═════ DATASET EXCERPT ═════

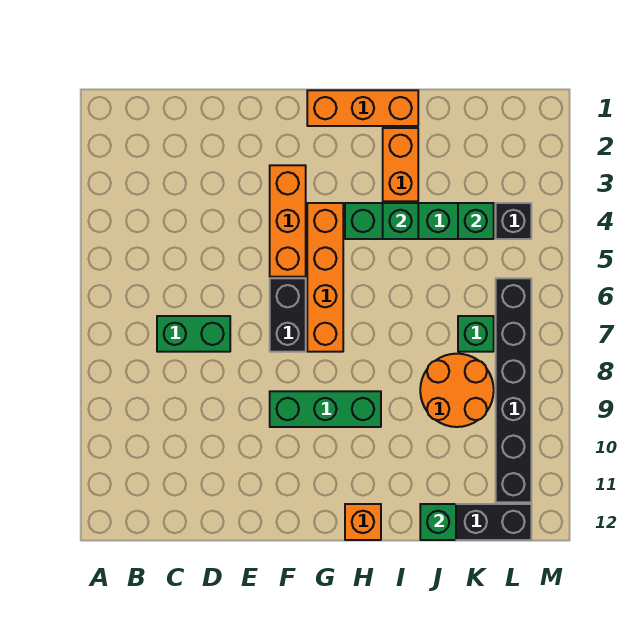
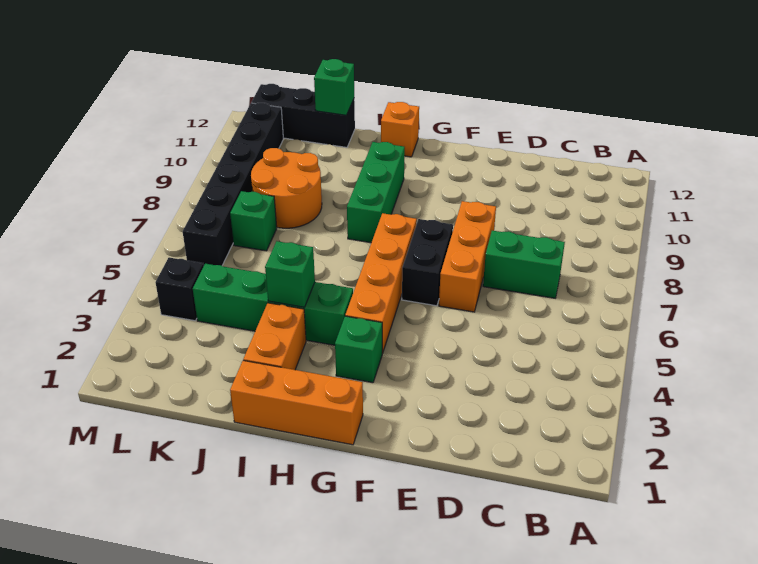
orange brick F3:F5 level 1 -> orange brick E6:E8 level 1
green brick F9:H9 level 1 -> green brick H8:H10 level 1
green brick K4 level 2 -> green brick G3 level 1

═════

TASK REQUIREMENTS:
Which lines in the listing hold the word "green"? Copy them out.

ANSWER BOX:
green brick F9:H9 level 1 -> green brick H8:H10 level 1
green brick K4 level 2 -> green brick G3 level 1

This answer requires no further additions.